**Try it:**
Every line from the one containing "after: toy truck (red)" to the one containing "pos2: [370, 380, 48, 57]" in the records below, both included, must be set down exactly, and no other line.

───── Provided information ─────

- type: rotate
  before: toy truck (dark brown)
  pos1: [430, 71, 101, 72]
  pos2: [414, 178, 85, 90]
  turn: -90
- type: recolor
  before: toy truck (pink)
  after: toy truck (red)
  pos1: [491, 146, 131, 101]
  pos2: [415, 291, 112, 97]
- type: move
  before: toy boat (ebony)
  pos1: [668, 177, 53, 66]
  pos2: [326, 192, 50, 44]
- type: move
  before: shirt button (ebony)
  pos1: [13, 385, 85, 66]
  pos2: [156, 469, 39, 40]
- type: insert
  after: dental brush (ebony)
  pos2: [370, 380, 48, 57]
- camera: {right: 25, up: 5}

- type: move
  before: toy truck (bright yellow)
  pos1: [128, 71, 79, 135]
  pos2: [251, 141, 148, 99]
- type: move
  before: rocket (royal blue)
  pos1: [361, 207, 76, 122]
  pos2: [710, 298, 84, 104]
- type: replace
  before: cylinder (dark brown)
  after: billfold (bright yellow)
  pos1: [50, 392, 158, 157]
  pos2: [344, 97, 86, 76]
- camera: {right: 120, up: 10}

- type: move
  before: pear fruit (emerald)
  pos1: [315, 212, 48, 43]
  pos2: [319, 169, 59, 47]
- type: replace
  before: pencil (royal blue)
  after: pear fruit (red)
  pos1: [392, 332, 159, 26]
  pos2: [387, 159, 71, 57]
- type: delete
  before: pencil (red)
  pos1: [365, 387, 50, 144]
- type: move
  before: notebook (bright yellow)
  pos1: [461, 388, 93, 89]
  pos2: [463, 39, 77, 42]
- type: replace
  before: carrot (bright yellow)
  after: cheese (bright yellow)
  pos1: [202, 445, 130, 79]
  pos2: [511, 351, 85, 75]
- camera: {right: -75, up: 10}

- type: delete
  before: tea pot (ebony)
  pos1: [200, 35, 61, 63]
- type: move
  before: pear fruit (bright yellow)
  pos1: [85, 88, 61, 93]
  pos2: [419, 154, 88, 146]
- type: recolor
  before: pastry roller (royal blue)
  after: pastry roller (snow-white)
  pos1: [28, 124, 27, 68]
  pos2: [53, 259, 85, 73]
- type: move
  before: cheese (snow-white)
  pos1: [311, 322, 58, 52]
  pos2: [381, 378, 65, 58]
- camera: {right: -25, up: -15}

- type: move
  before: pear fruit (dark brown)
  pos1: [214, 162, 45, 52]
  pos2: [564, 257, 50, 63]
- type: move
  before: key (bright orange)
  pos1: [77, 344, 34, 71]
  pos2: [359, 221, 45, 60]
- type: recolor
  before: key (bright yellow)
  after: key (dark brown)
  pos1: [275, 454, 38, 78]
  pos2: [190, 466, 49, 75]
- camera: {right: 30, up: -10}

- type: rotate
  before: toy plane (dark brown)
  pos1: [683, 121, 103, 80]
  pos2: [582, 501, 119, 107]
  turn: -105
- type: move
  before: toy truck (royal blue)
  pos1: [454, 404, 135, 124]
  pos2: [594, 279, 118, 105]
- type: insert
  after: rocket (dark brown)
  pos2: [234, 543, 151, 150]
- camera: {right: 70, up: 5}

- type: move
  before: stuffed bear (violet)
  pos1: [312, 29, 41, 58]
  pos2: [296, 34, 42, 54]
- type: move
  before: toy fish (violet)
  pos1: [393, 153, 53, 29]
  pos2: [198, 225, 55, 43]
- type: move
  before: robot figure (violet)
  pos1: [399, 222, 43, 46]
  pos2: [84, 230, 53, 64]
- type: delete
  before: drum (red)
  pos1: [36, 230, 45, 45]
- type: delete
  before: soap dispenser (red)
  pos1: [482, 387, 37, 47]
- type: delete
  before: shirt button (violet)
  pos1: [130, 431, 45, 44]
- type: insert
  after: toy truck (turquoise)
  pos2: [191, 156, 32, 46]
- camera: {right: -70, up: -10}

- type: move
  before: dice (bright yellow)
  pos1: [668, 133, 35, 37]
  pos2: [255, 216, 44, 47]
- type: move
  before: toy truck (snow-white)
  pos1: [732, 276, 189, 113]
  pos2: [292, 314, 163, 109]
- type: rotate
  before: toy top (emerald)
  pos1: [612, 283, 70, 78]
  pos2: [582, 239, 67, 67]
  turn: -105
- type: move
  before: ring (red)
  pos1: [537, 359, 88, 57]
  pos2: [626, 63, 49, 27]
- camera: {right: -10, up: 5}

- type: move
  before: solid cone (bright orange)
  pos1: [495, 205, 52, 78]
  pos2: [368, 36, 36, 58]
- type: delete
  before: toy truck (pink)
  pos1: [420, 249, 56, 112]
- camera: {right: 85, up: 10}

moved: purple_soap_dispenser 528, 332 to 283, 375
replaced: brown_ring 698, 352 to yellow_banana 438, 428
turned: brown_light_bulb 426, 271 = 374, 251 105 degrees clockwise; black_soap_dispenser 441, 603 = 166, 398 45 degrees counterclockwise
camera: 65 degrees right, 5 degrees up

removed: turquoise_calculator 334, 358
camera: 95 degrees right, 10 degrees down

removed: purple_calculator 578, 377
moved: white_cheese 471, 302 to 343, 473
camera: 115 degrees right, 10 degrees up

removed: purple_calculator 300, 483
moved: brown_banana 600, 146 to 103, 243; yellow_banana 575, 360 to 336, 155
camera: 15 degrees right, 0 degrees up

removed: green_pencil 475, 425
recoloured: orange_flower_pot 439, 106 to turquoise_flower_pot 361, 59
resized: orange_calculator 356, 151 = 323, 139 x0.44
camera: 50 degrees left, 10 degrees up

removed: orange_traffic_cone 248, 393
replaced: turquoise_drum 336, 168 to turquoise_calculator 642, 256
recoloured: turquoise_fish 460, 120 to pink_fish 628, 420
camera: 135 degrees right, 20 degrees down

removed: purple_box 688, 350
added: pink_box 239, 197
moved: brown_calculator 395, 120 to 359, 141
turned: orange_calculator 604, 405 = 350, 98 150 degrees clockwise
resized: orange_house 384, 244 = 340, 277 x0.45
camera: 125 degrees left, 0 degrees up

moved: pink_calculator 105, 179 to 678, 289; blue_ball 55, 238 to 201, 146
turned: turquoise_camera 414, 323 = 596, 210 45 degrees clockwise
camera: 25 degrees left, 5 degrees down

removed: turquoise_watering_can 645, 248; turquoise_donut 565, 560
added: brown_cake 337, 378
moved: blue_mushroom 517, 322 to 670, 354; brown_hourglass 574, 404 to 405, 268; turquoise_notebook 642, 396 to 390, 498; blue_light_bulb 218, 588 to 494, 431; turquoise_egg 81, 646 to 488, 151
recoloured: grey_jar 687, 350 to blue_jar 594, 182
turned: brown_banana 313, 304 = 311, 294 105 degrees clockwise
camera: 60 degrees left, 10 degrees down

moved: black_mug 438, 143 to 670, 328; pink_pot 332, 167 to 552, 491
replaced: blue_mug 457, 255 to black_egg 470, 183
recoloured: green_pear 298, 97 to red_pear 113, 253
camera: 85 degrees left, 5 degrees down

─────

**Answer below:**
  after: toy truck (red)
  pos1: [491, 146, 131, 101]
  pos2: [415, 291, 112, 97]
- type: move
  before: toy boat (ebony)
  pos1: [668, 177, 53, 66]
  pos2: [326, 192, 50, 44]
- type: move
  before: shirt button (ebony)
  pos1: [13, 385, 85, 66]
  pos2: [156, 469, 39, 40]
- type: insert
  after: dental brush (ebony)
  pos2: [370, 380, 48, 57]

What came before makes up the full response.